- **Direction**
Can you express the part of the records that opens with the line containing "purple square: rotated 24 degrees clockwise" and closes with the end of the records, both ends included, as a JSON list of strings, one string per line, with blank lines and the pictures left out?
--- Start Data supplied ---
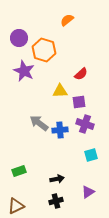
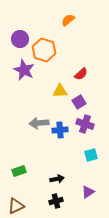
orange semicircle: moved 1 px right
purple circle: moved 1 px right, 1 px down
purple star: moved 1 px up
purple square: rotated 24 degrees counterclockwise
gray arrow: rotated 42 degrees counterclockwise
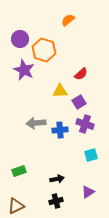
gray arrow: moved 3 px left
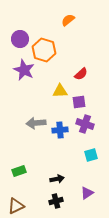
purple square: rotated 24 degrees clockwise
purple triangle: moved 1 px left, 1 px down
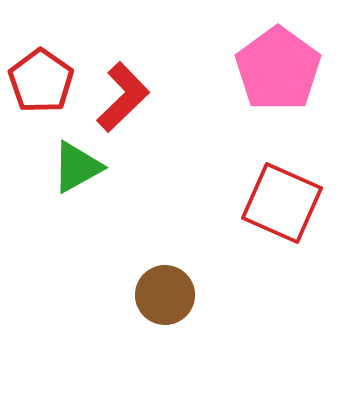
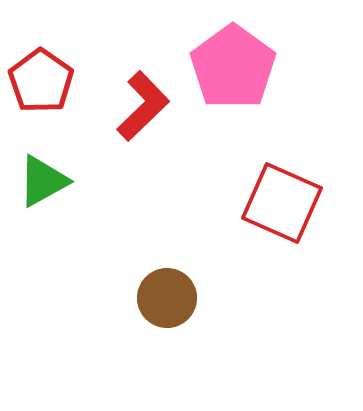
pink pentagon: moved 45 px left, 2 px up
red L-shape: moved 20 px right, 9 px down
green triangle: moved 34 px left, 14 px down
brown circle: moved 2 px right, 3 px down
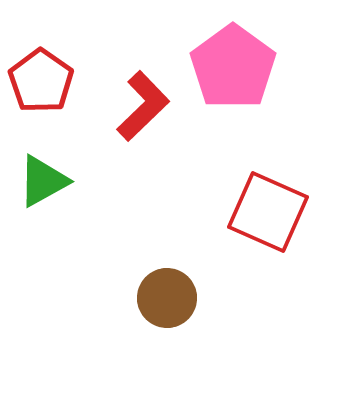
red square: moved 14 px left, 9 px down
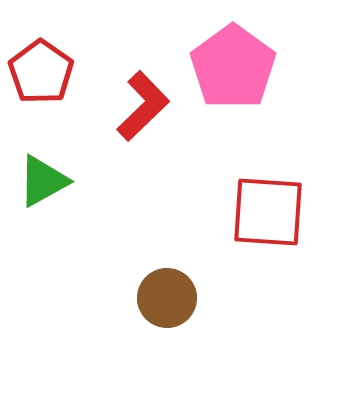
red pentagon: moved 9 px up
red square: rotated 20 degrees counterclockwise
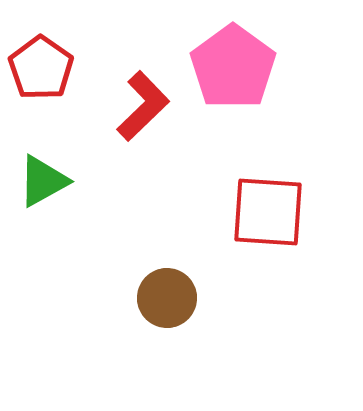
red pentagon: moved 4 px up
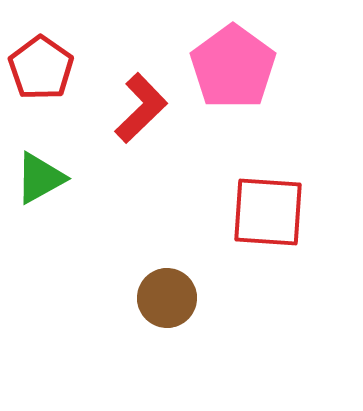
red L-shape: moved 2 px left, 2 px down
green triangle: moved 3 px left, 3 px up
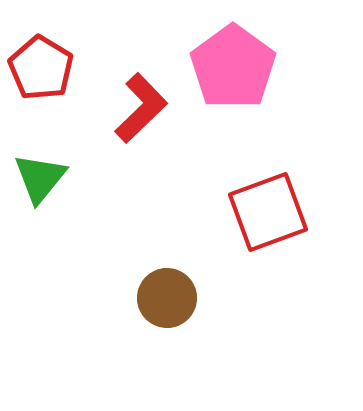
red pentagon: rotated 4 degrees counterclockwise
green triangle: rotated 22 degrees counterclockwise
red square: rotated 24 degrees counterclockwise
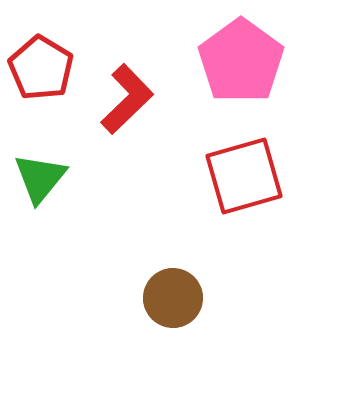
pink pentagon: moved 8 px right, 6 px up
red L-shape: moved 14 px left, 9 px up
red square: moved 24 px left, 36 px up; rotated 4 degrees clockwise
brown circle: moved 6 px right
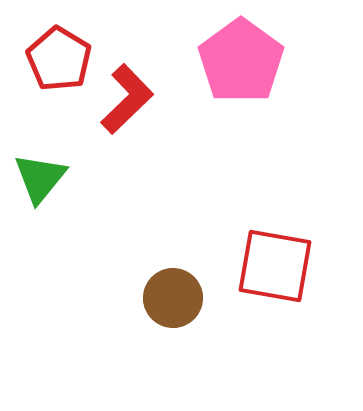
red pentagon: moved 18 px right, 9 px up
red square: moved 31 px right, 90 px down; rotated 26 degrees clockwise
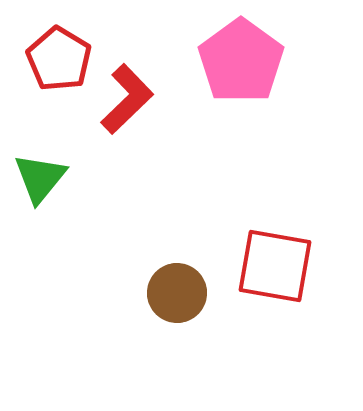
brown circle: moved 4 px right, 5 px up
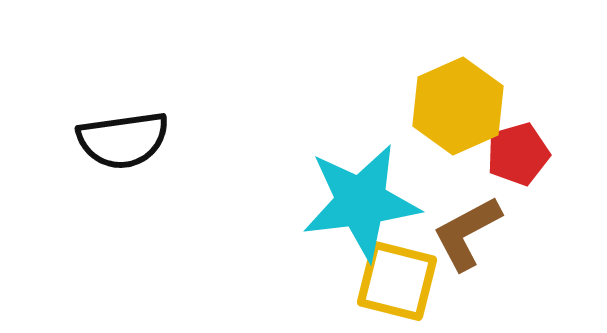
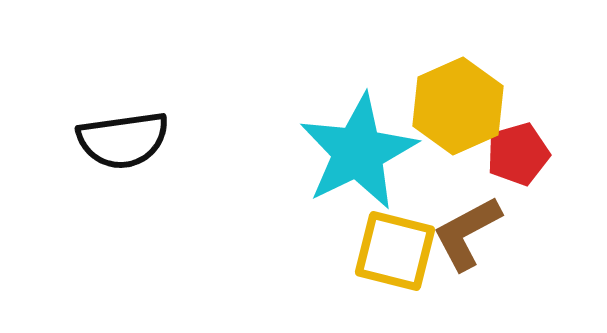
cyan star: moved 3 px left, 50 px up; rotated 19 degrees counterclockwise
yellow square: moved 2 px left, 30 px up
--- End Data supplied ---
- **Response for this exercise**
[
  "purple square: rotated 24 degrees clockwise",
  "purple triangle: moved 1 px left, 1 px down",
  "pink pentagon: moved 45 px left, 2 px up",
  "red L-shape: moved 20 px right, 9 px down",
  "green triangle: moved 34 px left, 14 px down",
  "brown circle: moved 2 px right, 3 px down",
  "red square: moved 14 px left, 9 px down",
  "red pentagon: moved 9 px up",
  "red square: rotated 20 degrees counterclockwise",
  "red pentagon: moved 4 px up",
  "red L-shape: moved 2 px left, 2 px down",
  "green triangle: moved 3 px left, 3 px up",
  "red pentagon: rotated 4 degrees counterclockwise",
  "green triangle: rotated 22 degrees counterclockwise",
  "red square: rotated 24 degrees counterclockwise",
  "pink pentagon: moved 8 px right, 6 px up",
  "red L-shape: moved 14 px left, 9 px up",
  "red square: moved 24 px left, 36 px up; rotated 4 degrees clockwise",
  "brown circle: moved 6 px right",
  "red pentagon: moved 18 px right, 9 px up",
  "red square: moved 31 px right, 90 px down; rotated 26 degrees clockwise",
  "brown circle: moved 4 px right, 5 px up",
  "cyan star: moved 3 px left, 50 px up; rotated 19 degrees counterclockwise",
  "yellow square: moved 2 px left, 30 px up"
]